#### [Task goal]
Start at the line that contains "pink jar: 1 -> 2". Repeat it and each line after it, exactly, up to and including the final line of the data.

── Supplied entries

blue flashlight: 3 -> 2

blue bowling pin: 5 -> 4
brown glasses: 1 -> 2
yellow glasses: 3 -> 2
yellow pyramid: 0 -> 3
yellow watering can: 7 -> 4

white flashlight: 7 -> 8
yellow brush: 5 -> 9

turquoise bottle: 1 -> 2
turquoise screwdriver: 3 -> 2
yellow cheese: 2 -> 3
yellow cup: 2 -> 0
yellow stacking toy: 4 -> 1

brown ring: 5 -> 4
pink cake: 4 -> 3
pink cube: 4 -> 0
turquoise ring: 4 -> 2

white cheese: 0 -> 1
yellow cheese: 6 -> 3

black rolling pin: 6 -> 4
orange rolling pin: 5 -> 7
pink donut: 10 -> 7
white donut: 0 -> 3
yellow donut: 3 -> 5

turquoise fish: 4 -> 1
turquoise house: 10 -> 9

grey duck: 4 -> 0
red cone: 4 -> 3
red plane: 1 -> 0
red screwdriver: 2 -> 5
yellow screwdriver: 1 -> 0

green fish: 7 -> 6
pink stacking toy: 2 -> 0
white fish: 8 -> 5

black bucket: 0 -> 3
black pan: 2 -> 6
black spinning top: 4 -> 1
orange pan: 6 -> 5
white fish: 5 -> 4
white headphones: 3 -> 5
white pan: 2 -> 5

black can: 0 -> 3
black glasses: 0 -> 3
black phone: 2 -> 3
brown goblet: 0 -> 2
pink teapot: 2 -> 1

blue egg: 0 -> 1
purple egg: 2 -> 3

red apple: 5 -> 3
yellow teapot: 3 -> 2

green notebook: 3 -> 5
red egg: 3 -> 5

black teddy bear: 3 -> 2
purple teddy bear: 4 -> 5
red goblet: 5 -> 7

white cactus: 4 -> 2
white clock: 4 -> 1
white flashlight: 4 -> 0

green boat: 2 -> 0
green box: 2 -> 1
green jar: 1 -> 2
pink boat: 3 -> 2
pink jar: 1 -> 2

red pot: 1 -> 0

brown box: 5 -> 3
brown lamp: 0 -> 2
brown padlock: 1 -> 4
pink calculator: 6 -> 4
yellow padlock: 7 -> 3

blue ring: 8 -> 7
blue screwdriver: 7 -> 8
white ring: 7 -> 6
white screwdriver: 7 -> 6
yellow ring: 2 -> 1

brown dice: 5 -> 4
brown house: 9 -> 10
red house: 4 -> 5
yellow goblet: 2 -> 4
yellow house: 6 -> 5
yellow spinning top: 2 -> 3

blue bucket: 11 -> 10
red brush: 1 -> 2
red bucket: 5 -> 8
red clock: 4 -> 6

────

#### [Result of this task]
pink jar: 1 -> 2

red pot: 1 -> 0

brown box: 5 -> 3
brown lamp: 0 -> 2
brown padlock: 1 -> 4
pink calculator: 6 -> 4
yellow padlock: 7 -> 3

blue ring: 8 -> 7
blue screwdriver: 7 -> 8
white ring: 7 -> 6
white screwdriver: 7 -> 6
yellow ring: 2 -> 1

brown dice: 5 -> 4
brown house: 9 -> 10
red house: 4 -> 5
yellow goblet: 2 -> 4
yellow house: 6 -> 5
yellow spinning top: 2 -> 3

blue bucket: 11 -> 10
red brush: 1 -> 2
red bucket: 5 -> 8
red clock: 4 -> 6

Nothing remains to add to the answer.